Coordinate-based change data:
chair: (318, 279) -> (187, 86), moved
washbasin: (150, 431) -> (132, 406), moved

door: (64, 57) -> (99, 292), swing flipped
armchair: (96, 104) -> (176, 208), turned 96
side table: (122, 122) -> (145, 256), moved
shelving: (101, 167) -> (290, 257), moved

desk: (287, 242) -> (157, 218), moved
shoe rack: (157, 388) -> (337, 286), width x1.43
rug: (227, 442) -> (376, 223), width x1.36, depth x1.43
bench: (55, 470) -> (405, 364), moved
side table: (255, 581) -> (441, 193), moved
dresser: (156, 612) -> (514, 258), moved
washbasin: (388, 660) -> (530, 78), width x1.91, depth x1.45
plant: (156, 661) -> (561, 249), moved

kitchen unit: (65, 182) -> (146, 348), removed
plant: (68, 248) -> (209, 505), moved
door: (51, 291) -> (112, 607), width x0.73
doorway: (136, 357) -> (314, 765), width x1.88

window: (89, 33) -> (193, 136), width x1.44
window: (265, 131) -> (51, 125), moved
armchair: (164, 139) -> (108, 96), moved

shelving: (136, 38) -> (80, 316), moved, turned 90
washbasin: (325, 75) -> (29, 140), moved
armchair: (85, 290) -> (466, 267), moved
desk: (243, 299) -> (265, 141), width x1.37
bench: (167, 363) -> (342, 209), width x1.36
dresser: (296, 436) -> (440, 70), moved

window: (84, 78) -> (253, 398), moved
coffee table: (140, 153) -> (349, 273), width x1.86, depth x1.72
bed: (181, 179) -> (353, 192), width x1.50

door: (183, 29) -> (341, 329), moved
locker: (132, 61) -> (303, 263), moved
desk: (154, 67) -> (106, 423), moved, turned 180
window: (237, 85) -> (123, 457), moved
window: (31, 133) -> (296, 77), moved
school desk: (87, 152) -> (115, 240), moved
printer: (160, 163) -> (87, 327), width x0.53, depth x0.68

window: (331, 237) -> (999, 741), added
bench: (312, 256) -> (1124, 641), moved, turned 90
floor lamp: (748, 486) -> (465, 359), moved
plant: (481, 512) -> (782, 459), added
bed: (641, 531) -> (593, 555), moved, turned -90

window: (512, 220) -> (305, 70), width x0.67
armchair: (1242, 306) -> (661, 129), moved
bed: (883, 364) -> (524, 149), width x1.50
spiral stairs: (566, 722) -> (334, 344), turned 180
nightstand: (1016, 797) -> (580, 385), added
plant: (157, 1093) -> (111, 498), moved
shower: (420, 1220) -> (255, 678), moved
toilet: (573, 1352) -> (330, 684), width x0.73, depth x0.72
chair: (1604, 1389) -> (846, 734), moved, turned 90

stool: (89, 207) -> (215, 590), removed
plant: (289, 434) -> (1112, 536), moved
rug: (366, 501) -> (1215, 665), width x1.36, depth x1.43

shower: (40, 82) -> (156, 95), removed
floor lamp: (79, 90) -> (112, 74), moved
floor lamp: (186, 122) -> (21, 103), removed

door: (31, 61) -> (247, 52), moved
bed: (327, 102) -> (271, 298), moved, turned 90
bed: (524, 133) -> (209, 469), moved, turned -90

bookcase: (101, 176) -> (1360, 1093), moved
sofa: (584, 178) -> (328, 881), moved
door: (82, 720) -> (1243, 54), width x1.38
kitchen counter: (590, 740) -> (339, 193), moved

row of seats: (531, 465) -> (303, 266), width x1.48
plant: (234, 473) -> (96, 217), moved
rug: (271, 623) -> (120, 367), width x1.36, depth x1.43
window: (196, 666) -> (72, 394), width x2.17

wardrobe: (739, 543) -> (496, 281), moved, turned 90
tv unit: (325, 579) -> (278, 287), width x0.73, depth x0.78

## Task brief
Word for word, restate the lines of the data above that fall between the line holding "washbasin: (150, 431) -> (132, 406), moved" and the line holding "armchair: (164, 139) -> (108, 96), moved", inclusive, and no other lines.

## Final answer
washbasin: (150, 431) -> (132, 406), moved

door: (64, 57) -> (99, 292), swing flipped
armchair: (96, 104) -> (176, 208), turned 96
side table: (122, 122) -> (145, 256), moved
shelving: (101, 167) -> (290, 257), moved

desk: (287, 242) -> (157, 218), moved
shoe rack: (157, 388) -> (337, 286), width x1.43
rug: (227, 442) -> (376, 223), width x1.36, depth x1.43
bench: (55, 470) -> (405, 364), moved
side table: (255, 581) -> (441, 193), moved
dresser: (156, 612) -> (514, 258), moved
washbasin: (388, 660) -> (530, 78), width x1.91, depth x1.45
plant: (156, 661) -> (561, 249), moved

kitchen unit: (65, 182) -> (146, 348), removed
plant: (68, 248) -> (209, 505), moved
door: (51, 291) -> (112, 607), width x0.73
doorway: (136, 357) -> (314, 765), width x1.88

window: (89, 33) -> (193, 136), width x1.44
window: (265, 131) -> (51, 125), moved
armchair: (164, 139) -> (108, 96), moved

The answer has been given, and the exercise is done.